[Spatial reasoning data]
# # # # # # #

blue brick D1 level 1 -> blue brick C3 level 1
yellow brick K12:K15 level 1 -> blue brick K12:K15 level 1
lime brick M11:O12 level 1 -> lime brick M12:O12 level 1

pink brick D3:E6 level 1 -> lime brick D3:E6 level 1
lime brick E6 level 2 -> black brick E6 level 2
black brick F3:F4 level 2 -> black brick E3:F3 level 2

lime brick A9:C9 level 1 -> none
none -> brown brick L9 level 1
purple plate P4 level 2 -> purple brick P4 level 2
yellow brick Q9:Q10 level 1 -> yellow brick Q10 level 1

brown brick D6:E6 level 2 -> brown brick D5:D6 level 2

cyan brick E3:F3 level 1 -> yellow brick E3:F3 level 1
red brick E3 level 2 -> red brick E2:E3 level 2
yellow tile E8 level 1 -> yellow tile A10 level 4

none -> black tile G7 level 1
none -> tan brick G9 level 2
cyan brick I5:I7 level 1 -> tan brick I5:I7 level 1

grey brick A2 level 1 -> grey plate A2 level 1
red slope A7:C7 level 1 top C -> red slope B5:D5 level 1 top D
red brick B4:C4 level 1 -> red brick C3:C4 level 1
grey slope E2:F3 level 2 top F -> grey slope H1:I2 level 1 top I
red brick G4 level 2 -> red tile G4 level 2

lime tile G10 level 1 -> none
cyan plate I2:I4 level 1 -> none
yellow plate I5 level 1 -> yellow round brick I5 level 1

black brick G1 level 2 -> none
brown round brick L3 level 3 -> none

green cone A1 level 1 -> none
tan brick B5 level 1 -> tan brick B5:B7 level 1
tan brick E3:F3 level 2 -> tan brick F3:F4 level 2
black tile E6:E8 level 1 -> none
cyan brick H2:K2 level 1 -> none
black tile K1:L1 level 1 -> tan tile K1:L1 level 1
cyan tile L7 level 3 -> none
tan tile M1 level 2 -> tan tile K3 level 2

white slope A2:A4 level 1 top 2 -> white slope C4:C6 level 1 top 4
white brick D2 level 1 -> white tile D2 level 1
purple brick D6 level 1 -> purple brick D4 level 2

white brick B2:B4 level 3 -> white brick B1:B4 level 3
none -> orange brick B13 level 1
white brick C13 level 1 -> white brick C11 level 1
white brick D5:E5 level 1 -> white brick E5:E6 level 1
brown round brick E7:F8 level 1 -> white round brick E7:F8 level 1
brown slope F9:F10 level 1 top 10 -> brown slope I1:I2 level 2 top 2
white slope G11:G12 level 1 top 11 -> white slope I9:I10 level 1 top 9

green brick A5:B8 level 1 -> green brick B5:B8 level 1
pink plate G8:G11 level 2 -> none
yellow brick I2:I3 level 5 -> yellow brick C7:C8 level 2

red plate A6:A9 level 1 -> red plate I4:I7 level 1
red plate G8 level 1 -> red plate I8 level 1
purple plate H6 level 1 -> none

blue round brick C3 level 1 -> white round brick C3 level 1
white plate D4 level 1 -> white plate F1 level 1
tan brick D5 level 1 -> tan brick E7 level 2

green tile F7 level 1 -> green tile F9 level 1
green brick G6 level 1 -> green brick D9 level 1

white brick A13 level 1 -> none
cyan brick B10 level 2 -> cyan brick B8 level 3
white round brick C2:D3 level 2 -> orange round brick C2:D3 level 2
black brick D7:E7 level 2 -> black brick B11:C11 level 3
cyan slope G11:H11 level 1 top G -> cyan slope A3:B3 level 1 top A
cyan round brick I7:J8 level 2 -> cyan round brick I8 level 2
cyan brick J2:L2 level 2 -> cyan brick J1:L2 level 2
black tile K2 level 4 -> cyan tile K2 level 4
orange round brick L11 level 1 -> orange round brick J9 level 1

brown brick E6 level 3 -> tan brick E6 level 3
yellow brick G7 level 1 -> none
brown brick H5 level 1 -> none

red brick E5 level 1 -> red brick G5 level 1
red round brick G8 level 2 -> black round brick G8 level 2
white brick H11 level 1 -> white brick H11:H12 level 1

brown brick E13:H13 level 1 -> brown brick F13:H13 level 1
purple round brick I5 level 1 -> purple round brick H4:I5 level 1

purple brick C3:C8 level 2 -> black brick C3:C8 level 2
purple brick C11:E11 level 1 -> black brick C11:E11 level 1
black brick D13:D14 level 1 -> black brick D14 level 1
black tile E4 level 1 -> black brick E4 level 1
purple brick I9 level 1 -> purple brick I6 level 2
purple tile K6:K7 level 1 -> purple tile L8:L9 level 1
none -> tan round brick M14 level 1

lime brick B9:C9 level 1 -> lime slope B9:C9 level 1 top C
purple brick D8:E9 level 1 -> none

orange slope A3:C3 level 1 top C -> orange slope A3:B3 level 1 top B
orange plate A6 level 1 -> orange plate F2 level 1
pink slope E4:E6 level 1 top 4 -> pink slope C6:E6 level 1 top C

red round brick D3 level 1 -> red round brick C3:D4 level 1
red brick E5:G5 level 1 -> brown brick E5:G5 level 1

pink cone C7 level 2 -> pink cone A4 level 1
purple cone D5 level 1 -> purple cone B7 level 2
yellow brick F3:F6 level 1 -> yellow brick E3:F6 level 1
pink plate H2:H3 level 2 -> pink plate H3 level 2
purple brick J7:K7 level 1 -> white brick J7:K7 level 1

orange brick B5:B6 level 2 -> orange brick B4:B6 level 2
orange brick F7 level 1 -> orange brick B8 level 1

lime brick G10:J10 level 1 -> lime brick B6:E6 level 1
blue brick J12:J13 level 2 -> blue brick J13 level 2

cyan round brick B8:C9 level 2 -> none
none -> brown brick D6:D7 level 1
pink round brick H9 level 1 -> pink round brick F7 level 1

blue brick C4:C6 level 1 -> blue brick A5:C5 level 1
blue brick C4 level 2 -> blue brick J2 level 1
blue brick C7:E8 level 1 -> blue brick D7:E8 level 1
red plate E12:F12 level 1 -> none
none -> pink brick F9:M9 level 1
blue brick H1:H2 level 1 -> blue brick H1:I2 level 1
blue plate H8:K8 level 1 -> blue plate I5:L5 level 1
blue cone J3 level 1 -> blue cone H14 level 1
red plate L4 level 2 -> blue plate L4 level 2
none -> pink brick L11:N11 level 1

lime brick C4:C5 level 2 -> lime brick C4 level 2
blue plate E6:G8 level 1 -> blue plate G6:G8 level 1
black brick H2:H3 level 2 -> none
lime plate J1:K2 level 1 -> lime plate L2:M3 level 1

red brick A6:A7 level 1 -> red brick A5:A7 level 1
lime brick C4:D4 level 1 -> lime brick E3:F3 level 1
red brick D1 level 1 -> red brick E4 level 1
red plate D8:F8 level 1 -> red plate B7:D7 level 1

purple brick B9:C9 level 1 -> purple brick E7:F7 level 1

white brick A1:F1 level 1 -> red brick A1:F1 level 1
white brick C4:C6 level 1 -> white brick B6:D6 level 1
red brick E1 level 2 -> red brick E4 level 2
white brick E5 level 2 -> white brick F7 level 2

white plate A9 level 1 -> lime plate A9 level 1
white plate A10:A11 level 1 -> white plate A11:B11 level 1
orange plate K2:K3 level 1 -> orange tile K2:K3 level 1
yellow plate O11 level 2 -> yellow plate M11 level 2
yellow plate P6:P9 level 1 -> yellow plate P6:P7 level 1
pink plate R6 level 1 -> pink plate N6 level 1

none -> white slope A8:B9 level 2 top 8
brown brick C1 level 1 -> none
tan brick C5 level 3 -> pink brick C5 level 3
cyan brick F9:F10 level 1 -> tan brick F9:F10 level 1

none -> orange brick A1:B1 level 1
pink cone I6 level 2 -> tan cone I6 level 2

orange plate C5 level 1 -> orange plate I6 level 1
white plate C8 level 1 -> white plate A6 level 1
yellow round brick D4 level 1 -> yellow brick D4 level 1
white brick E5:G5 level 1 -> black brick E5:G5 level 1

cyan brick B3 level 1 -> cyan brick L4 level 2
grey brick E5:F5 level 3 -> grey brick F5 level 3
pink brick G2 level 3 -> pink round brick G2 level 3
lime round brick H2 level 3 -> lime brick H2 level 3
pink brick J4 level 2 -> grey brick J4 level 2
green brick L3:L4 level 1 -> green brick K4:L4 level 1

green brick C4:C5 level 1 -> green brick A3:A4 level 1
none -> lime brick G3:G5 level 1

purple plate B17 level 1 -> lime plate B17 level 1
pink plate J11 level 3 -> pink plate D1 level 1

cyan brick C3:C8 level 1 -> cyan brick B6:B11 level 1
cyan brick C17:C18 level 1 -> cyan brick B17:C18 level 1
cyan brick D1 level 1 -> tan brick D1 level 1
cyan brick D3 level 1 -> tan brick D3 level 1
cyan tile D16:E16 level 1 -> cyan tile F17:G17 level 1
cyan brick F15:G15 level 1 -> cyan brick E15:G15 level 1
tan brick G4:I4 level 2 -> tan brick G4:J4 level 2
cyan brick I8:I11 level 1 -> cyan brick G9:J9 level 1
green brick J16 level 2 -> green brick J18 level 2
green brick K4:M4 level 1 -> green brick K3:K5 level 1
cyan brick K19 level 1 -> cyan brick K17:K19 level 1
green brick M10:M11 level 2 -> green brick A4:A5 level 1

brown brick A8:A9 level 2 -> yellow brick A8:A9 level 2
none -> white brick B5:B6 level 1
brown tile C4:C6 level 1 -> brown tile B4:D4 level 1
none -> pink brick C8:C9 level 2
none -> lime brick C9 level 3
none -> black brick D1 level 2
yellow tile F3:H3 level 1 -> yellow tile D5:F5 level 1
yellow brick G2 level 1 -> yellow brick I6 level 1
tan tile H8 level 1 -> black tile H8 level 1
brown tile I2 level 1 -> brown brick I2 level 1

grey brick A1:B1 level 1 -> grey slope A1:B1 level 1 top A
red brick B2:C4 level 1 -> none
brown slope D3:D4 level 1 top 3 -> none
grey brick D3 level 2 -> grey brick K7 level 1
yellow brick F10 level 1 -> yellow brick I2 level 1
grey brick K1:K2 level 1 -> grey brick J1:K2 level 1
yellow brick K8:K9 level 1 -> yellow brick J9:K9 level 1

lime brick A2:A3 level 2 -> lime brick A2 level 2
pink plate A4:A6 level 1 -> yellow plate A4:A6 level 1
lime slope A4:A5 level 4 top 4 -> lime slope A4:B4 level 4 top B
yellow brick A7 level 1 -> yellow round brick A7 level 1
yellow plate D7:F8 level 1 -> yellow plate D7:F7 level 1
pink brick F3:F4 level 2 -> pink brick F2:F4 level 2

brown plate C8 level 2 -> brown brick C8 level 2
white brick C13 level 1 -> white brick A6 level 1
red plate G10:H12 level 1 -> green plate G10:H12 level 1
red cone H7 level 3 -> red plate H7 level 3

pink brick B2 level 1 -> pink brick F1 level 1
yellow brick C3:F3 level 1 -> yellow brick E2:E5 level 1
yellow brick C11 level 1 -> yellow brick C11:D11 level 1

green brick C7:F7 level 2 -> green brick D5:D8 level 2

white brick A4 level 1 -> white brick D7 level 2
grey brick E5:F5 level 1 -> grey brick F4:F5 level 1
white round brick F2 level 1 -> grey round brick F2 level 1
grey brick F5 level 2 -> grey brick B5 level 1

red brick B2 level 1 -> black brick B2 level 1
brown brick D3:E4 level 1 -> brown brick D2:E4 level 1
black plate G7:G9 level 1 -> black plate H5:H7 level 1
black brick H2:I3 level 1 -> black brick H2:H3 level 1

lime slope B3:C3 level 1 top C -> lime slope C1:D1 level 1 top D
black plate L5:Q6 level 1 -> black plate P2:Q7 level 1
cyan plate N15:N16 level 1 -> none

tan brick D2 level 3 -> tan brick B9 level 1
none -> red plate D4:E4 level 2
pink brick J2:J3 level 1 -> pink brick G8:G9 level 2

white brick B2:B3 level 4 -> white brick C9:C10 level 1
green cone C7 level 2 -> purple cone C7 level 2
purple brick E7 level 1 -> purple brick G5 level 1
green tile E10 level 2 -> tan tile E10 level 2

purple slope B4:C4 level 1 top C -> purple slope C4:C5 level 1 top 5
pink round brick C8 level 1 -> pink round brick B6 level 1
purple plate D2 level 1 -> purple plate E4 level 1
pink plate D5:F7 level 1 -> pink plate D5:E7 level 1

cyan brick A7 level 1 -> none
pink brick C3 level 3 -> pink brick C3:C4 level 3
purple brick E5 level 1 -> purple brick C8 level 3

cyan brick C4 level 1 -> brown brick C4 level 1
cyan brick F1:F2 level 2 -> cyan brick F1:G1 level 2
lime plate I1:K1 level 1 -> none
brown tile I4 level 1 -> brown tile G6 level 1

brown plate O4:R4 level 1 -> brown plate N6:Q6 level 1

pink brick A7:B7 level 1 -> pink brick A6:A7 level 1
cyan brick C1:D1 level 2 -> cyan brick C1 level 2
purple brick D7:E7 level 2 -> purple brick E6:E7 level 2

# # # # # # #

EXERCISE OBJECTIVE ▸
Would you retype exactly the lines above, from the line with "pink slope E4:E6" to the line with "red plate D8:F8", with both end lines kept and nothing more?

SOLUTION TO THE PROBLEM ▸
pink slope E4:E6 level 1 top 4 -> pink slope C6:E6 level 1 top C

red round brick D3 level 1 -> red round brick C3:D4 level 1
red brick E5:G5 level 1 -> brown brick E5:G5 level 1

pink cone C7 level 2 -> pink cone A4 level 1
purple cone D5 level 1 -> purple cone B7 level 2
yellow brick F3:F6 level 1 -> yellow brick E3:F6 level 1
pink plate H2:H3 level 2 -> pink plate H3 level 2
purple brick J7:K7 level 1 -> white brick J7:K7 level 1

orange brick B5:B6 level 2 -> orange brick B4:B6 level 2
orange brick F7 level 1 -> orange brick B8 level 1

lime brick G10:J10 level 1 -> lime brick B6:E6 level 1
blue brick J12:J13 level 2 -> blue brick J13 level 2

cyan round brick B8:C9 level 2 -> none
none -> brown brick D6:D7 level 1
pink round brick H9 level 1 -> pink round brick F7 level 1

blue brick C4:C6 level 1 -> blue brick A5:C5 level 1
blue brick C4 level 2 -> blue brick J2 level 1
blue brick C7:E8 level 1 -> blue brick D7:E8 level 1
red plate E12:F12 level 1 -> none
none -> pink brick F9:M9 level 1
blue brick H1:H2 level 1 -> blue brick H1:I2 level 1
blue plate H8:K8 level 1 -> blue plate I5:L5 level 1
blue cone J3 level 1 -> blue cone H14 level 1
red plate L4 level 2 -> blue plate L4 level 2
none -> pink brick L11:N11 level 1

lime brick C4:C5 level 2 -> lime brick C4 level 2
blue plate E6:G8 level 1 -> blue plate G6:G8 level 1
black brick H2:H3 level 2 -> none
lime plate J1:K2 level 1 -> lime plate L2:M3 level 1

red brick A6:A7 level 1 -> red brick A5:A7 level 1
lime brick C4:D4 level 1 -> lime brick E3:F3 level 1
red brick D1 level 1 -> red brick E4 level 1
red plate D8:F8 level 1 -> red plate B7:D7 level 1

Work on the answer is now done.